**EXERCISE AIM:**
Below are some records. Print exactly the lines between the one holding "D1: schottky 1N5817" and the one holding "R15: 1.1k (3V3, SRC) -> 16k (3V3, SRC)", inclusive, and nothing else.
##### DATA FOR THIS TASK
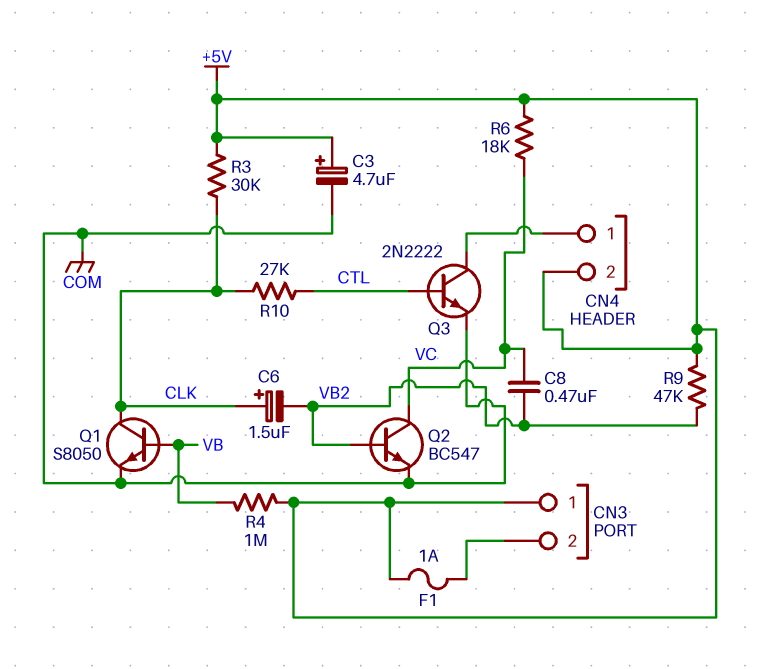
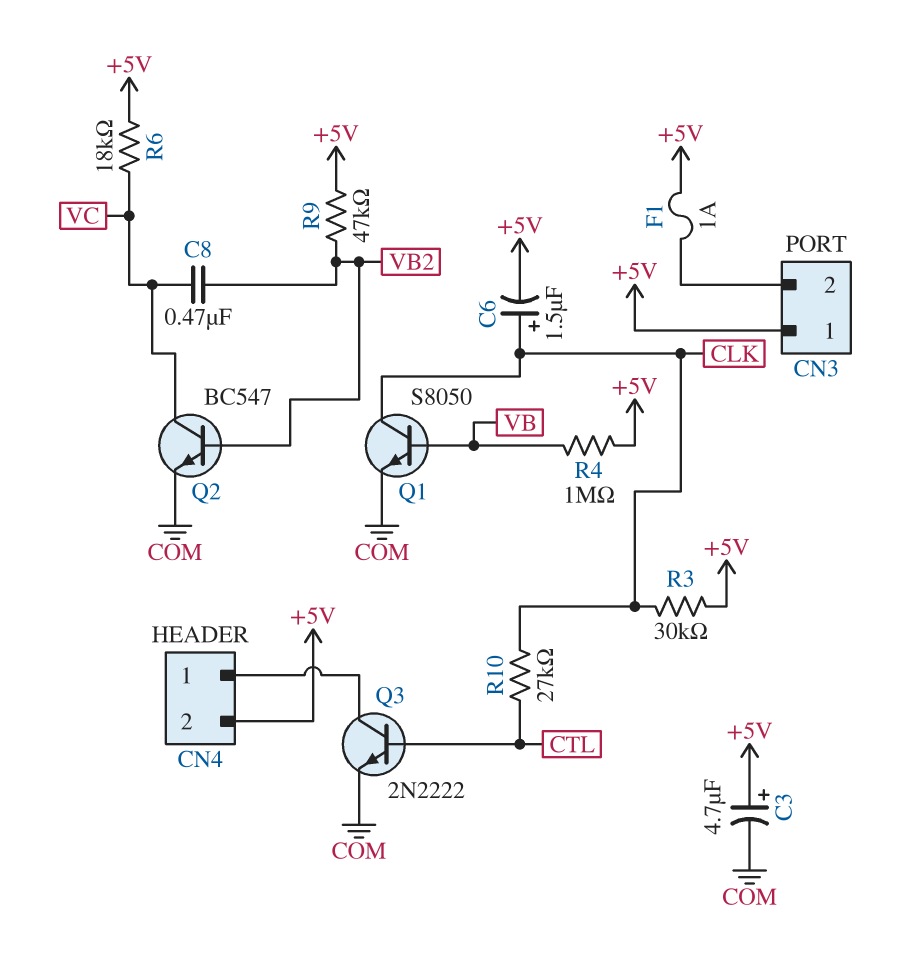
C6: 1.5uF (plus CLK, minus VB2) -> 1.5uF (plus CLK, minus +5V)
##########
##### DATA FOR THIS TASK
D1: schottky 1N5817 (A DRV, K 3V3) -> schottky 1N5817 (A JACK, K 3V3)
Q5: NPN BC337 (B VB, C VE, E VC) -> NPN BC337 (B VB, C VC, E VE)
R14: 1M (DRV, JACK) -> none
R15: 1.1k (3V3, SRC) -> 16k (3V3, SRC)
##########
**REPLY TO THE TASK:**
D1: schottky 1N5817 (A DRV, K 3V3) -> schottky 1N5817 (A JACK, K 3V3)
Q5: NPN BC337 (B VB, C VE, E VC) -> NPN BC337 (B VB, C VC, E VE)
R14: 1M (DRV, JACK) -> none
R15: 1.1k (3V3, SRC) -> 16k (3V3, SRC)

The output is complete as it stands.